**Stored data:**
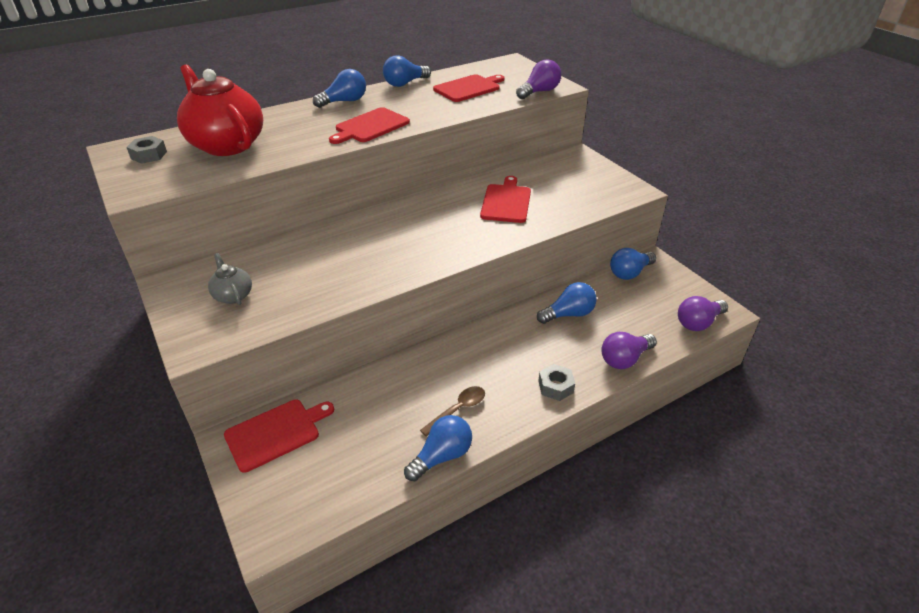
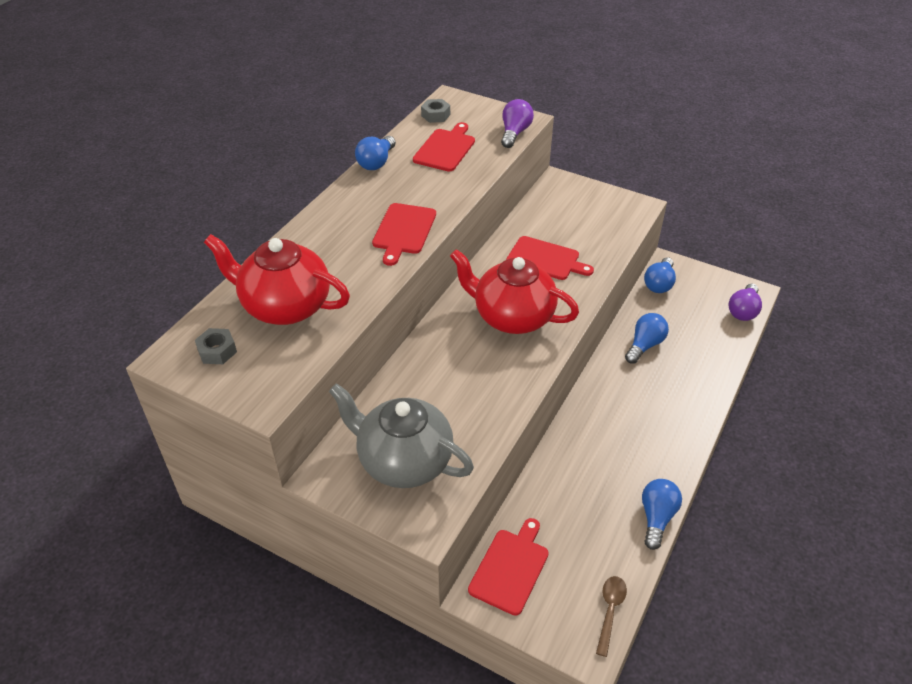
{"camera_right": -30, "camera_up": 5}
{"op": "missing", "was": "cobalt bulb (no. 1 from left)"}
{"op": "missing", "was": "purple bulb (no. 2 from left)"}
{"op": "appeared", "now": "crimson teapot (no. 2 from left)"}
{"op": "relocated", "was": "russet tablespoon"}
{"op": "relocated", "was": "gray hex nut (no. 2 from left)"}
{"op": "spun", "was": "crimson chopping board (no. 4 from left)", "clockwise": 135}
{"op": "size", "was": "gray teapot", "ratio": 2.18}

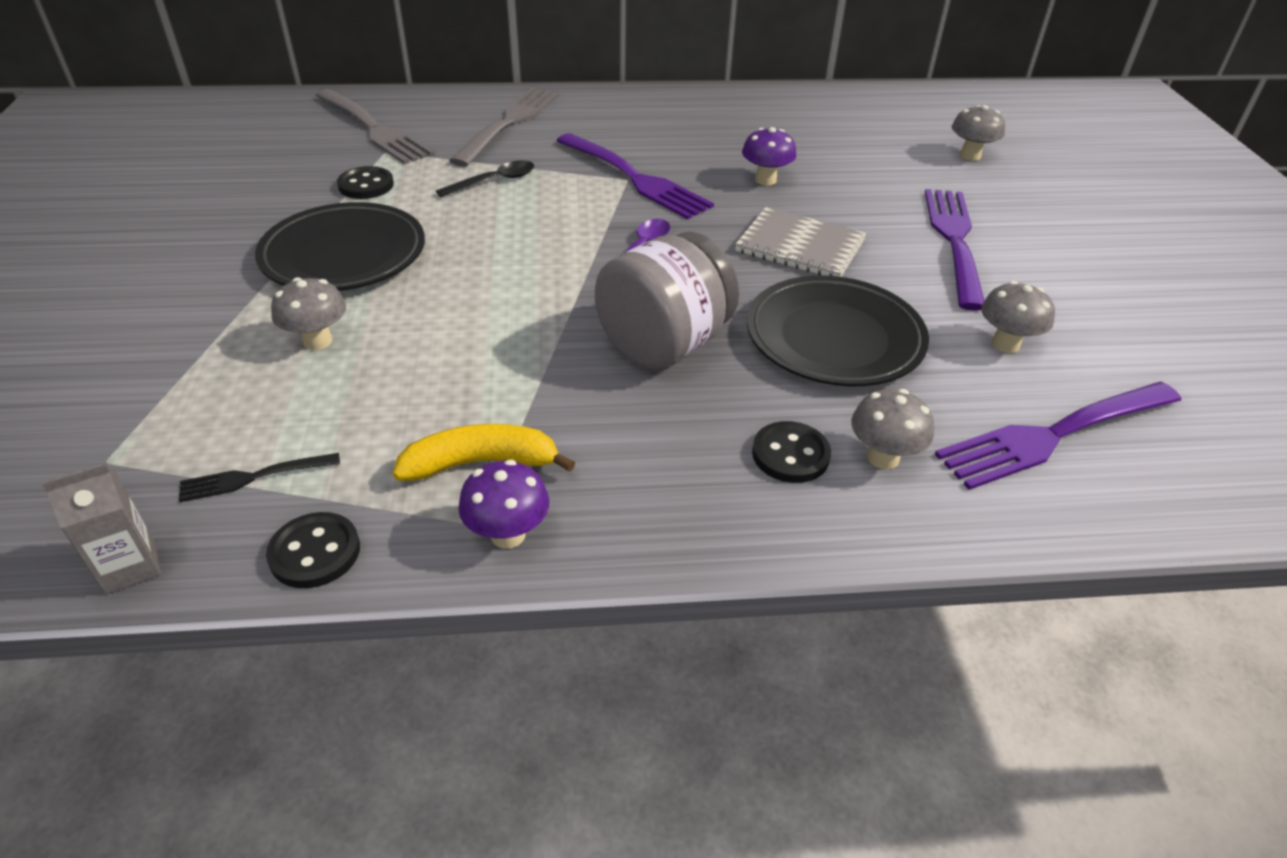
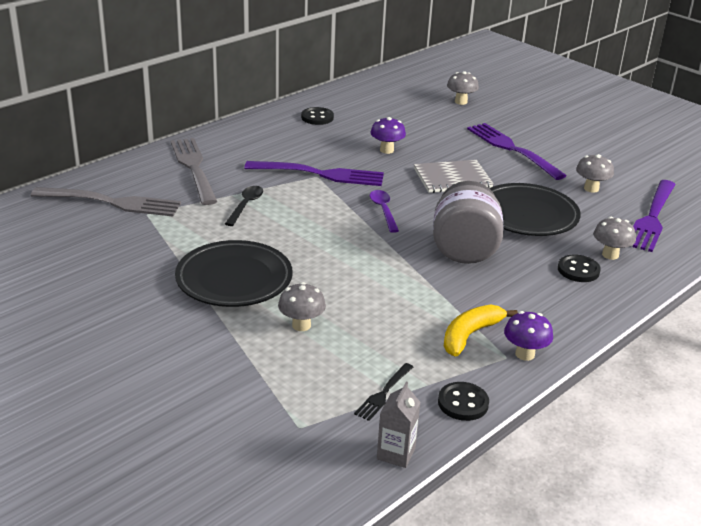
{"camera_right": -40, "camera_up": -10}
{"op": "relocated", "was": "ebony button (no. 2 from left in the first image)", "now": "ebony button (no. 1 from left)"}

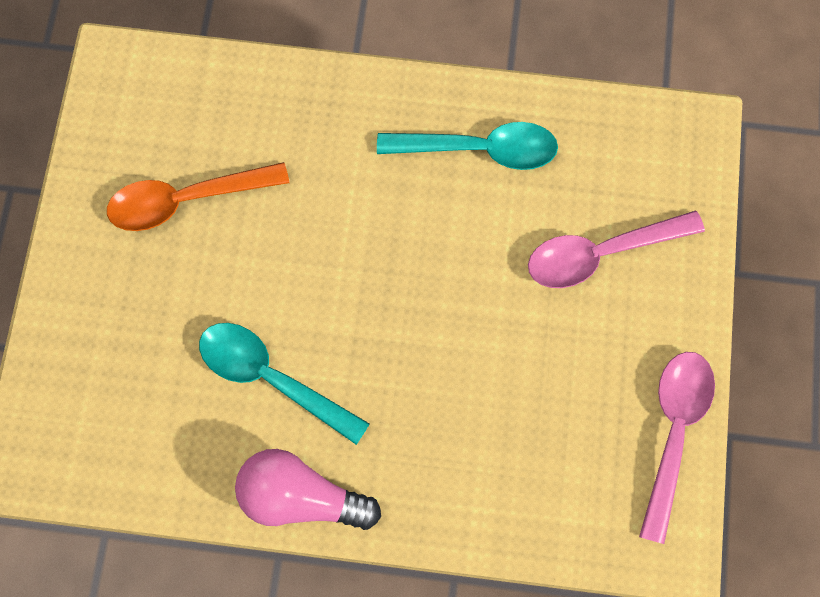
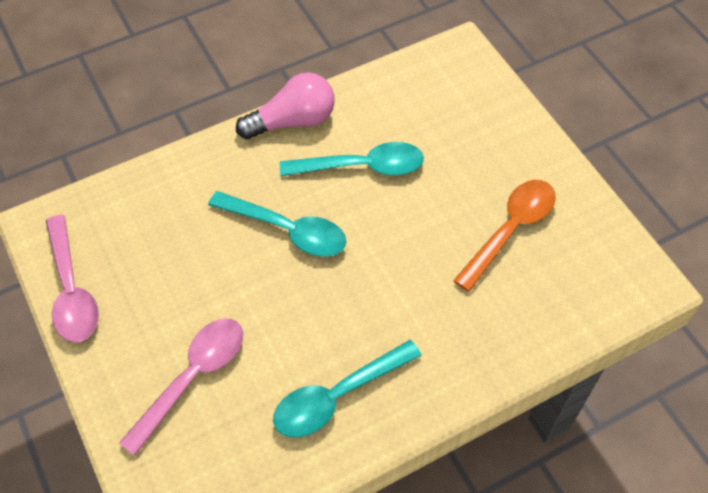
{"camera_right": 145, "camera_up": -15}
{"op": "appeared", "now": "teal tablespoon (no. 1 from left)"}

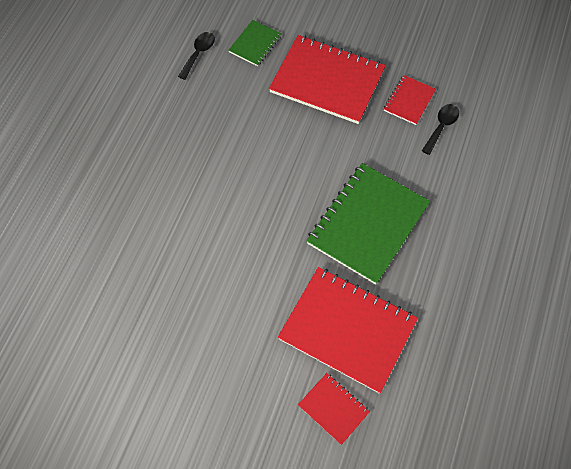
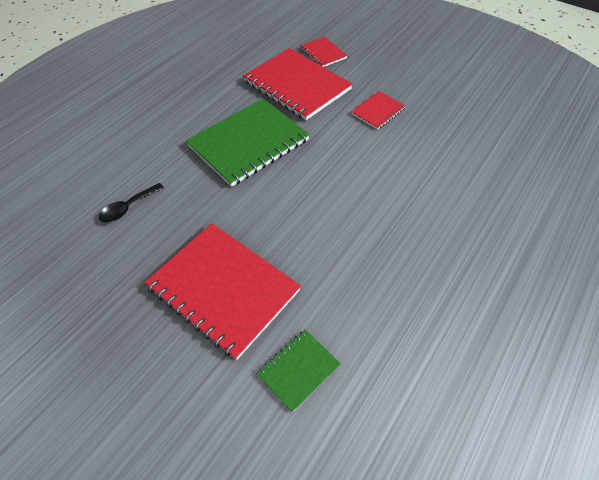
{"camera_right": -165, "camera_up": -10}
{"op": "missing", "was": "ebony tablespoon (no. 1 from left)"}
{"op": "relocated", "was": "crimson exercise book (no. 4 from left)"}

**Exercise description:** Report every line of the material above in which "bulb" appears.

**Response area:**
{"op": "missing", "was": "cobalt bulb (no. 1 from left)"}
{"op": "missing", "was": "purple bulb (no. 2 from left)"}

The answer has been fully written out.